=== Section Start ===
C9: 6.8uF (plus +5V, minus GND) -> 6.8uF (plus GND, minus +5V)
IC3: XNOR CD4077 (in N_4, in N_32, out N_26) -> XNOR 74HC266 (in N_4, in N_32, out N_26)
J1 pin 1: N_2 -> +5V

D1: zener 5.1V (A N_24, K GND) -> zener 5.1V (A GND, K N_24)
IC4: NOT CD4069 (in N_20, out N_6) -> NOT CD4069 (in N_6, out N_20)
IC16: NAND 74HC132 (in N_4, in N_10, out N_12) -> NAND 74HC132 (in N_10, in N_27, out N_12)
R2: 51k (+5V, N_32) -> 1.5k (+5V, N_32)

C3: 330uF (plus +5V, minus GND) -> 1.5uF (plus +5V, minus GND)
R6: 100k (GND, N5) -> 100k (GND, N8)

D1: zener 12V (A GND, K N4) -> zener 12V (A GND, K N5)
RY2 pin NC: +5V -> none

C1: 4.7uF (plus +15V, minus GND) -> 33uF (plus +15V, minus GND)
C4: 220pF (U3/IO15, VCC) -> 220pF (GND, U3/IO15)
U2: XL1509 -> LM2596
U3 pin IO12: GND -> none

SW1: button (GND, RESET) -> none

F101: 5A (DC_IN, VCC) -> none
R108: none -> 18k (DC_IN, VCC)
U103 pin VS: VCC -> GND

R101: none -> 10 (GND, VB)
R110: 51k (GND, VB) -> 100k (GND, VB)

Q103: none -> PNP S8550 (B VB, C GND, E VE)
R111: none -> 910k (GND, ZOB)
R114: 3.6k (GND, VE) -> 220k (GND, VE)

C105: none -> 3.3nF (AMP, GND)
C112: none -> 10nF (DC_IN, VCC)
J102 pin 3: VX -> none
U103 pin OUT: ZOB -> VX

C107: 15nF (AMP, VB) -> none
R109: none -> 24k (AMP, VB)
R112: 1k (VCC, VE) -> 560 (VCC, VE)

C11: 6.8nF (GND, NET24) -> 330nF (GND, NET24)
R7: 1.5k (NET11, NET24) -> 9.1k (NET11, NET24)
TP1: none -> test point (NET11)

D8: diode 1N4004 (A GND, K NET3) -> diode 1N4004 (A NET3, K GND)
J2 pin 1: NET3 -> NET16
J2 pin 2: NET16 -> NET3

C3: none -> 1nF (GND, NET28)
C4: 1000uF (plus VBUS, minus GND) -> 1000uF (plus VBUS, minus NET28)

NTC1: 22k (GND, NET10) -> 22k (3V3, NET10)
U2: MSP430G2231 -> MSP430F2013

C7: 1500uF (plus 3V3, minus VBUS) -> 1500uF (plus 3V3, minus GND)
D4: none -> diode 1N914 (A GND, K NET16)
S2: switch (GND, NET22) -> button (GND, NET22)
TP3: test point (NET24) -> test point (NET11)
=== Section End ===
# Task description:
From the first line to the last, copy the records without alteration.

# Solution:
C9: 6.8uF (plus +5V, minus GND) -> 6.8uF (plus GND, minus +5V)
IC3: XNOR CD4077 (in N_4, in N_32, out N_26) -> XNOR 74HC266 (in N_4, in N_32, out N_26)
J1 pin 1: N_2 -> +5V

D1: zener 5.1V (A N_24, K GND) -> zener 5.1V (A GND, K N_24)
IC4: NOT CD4069 (in N_20, out N_6) -> NOT CD4069 (in N_6, out N_20)
IC16: NAND 74HC132 (in N_4, in N_10, out N_12) -> NAND 74HC132 (in N_10, in N_27, out N_12)
R2: 51k (+5V, N_32) -> 1.5k (+5V, N_32)

C3: 330uF (plus +5V, minus GND) -> 1.5uF (plus +5V, minus GND)
R6: 100k (GND, N5) -> 100k (GND, N8)

D1: zener 12V (A GND, K N4) -> zener 12V (A GND, K N5)
RY2 pin NC: +5V -> none

C1: 4.7uF (plus +15V, minus GND) -> 33uF (plus +15V, minus GND)
C4: 220pF (U3/IO15, VCC) -> 220pF (GND, U3/IO15)
U2: XL1509 -> LM2596
U3 pin IO12: GND -> none

SW1: button (GND, RESET) -> none

F101: 5A (DC_IN, VCC) -> none
R108: none -> 18k (DC_IN, VCC)
U103 pin VS: VCC -> GND

R101: none -> 10 (GND, VB)
R110: 51k (GND, VB) -> 100k (GND, VB)

Q103: none -> PNP S8550 (B VB, C GND, E VE)
R111: none -> 910k (GND, ZOB)
R114: 3.6k (GND, VE) -> 220k (GND, VE)

C105: none -> 3.3nF (AMP, GND)
C112: none -> 10nF (DC_IN, VCC)
J102 pin 3: VX -> none
U103 pin OUT: ZOB -> VX

C107: 15nF (AMP, VB) -> none
R109: none -> 24k (AMP, VB)
R112: 1k (VCC, VE) -> 560 (VCC, VE)

C11: 6.8nF (GND, NET24) -> 330nF (GND, NET24)
R7: 1.5k (NET11, NET24) -> 9.1k (NET11, NET24)
TP1: none -> test point (NET11)

D8: diode 1N4004 (A GND, K NET3) -> diode 1N4004 (A NET3, K GND)
J2 pin 1: NET3 -> NET16
J2 pin 2: NET16 -> NET3

C3: none -> 1nF (GND, NET28)
C4: 1000uF (plus VBUS, minus GND) -> 1000uF (plus VBUS, minus NET28)

NTC1: 22k (GND, NET10) -> 22k (3V3, NET10)
U2: MSP430G2231 -> MSP430F2013

C7: 1500uF (plus 3V3, minus VBUS) -> 1500uF (plus 3V3, minus GND)
D4: none -> diode 1N914 (A GND, K NET16)
S2: switch (GND, NET22) -> button (GND, NET22)
TP3: test point (NET24) -> test point (NET11)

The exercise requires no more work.